Start of Records provided
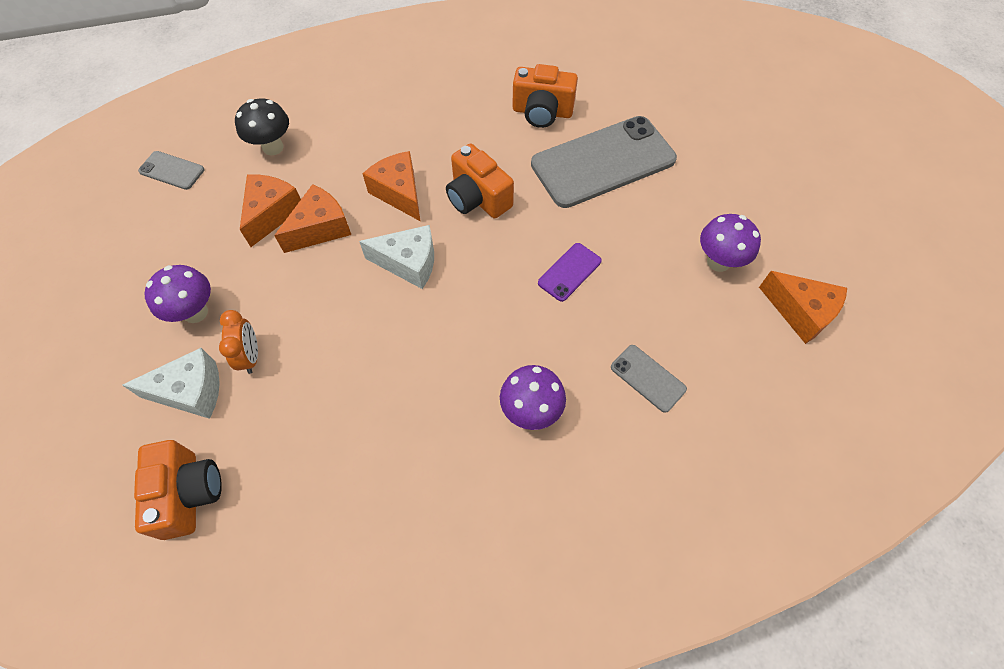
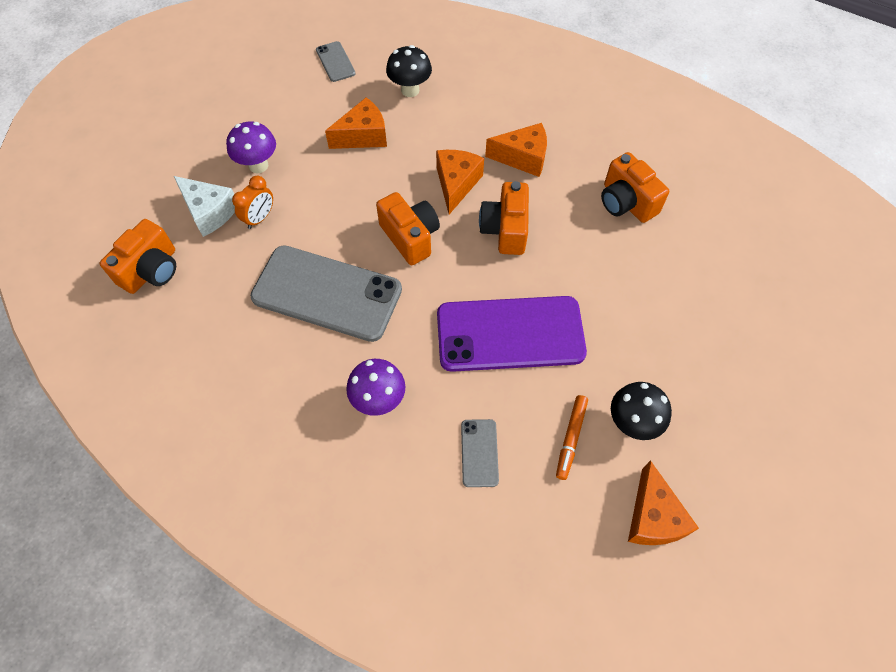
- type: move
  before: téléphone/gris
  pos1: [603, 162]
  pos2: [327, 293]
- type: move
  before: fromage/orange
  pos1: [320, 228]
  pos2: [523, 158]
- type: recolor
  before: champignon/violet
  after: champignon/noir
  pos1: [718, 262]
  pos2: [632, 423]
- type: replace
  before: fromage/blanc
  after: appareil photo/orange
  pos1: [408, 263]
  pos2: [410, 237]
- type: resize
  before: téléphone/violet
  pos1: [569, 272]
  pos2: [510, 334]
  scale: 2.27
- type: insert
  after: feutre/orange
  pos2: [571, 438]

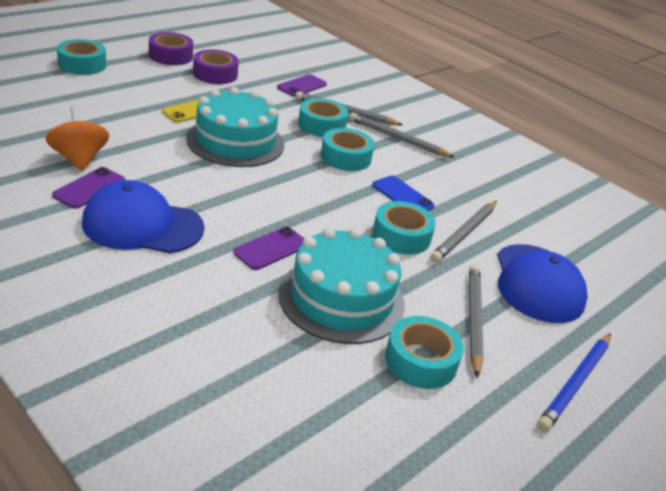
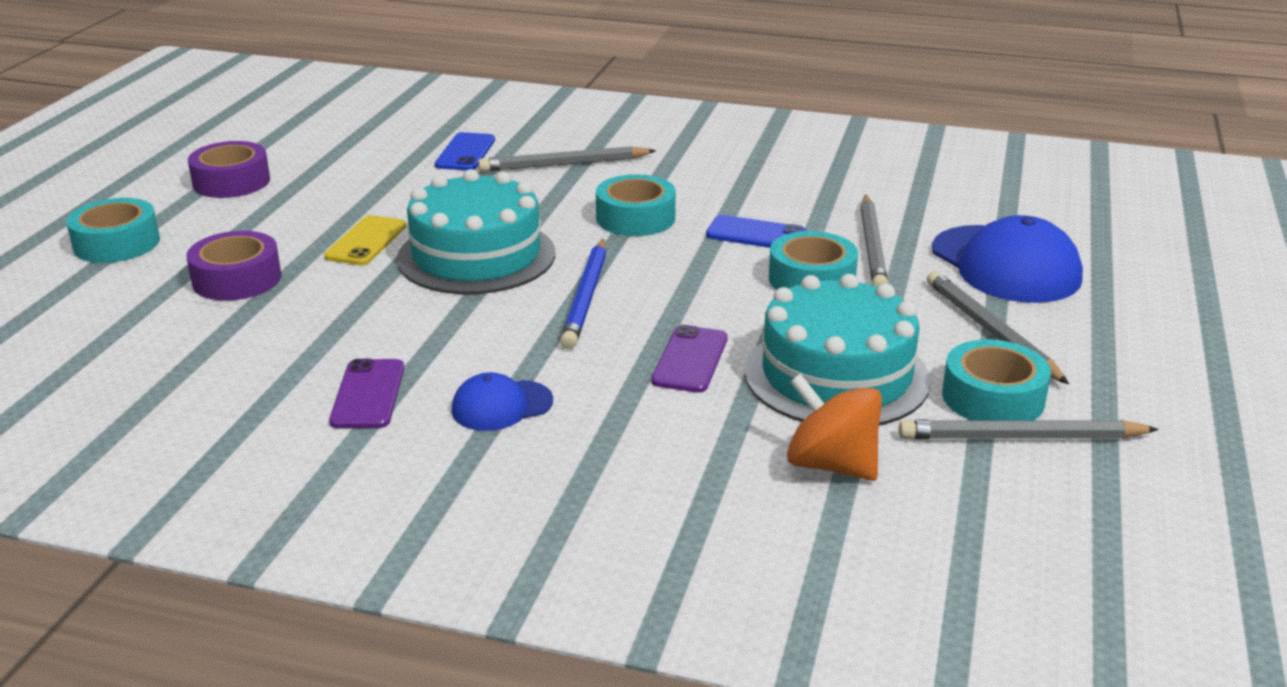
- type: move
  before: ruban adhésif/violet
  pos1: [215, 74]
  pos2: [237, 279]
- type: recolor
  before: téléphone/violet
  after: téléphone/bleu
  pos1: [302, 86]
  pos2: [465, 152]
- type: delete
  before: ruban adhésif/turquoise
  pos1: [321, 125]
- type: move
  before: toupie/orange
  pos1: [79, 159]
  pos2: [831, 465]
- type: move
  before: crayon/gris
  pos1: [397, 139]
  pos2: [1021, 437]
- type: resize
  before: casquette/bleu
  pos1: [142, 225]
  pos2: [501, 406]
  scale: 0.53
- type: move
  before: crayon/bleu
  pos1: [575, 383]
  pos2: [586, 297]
End of Records provided
• **Instructions to follow**
Please return, exactly and with pictures omitted, the lines from the line holding "before: fromage/orange" through the end of the data above, inclusive.

• **Solution for this problem**
  before: fromage/orange
  pos1: [320, 228]
  pos2: [523, 158]
- type: recolor
  before: champignon/violet
  after: champignon/noir
  pos1: [718, 262]
  pos2: [632, 423]
- type: replace
  before: fromage/blanc
  after: appareil photo/orange
  pos1: [408, 263]
  pos2: [410, 237]
- type: resize
  before: téléphone/violet
  pos1: [569, 272]
  pos2: [510, 334]
  scale: 2.27
- type: insert
  after: feutre/orange
  pos2: [571, 438]

- type: move
  before: ruban adhésif/violet
  pos1: [215, 74]
  pos2: [237, 279]
- type: recolor
  before: téléphone/violet
  after: téléphone/bleu
  pos1: [302, 86]
  pos2: [465, 152]
- type: delete
  before: ruban adhésif/turquoise
  pos1: [321, 125]
- type: move
  before: toupie/orange
  pos1: [79, 159]
  pos2: [831, 465]
- type: move
  before: crayon/gris
  pos1: [397, 139]
  pos2: [1021, 437]
- type: resize
  before: casquette/bleu
  pos1: [142, 225]
  pos2: [501, 406]
  scale: 0.53
- type: move
  before: crayon/bleu
  pos1: [575, 383]
  pos2: [586, 297]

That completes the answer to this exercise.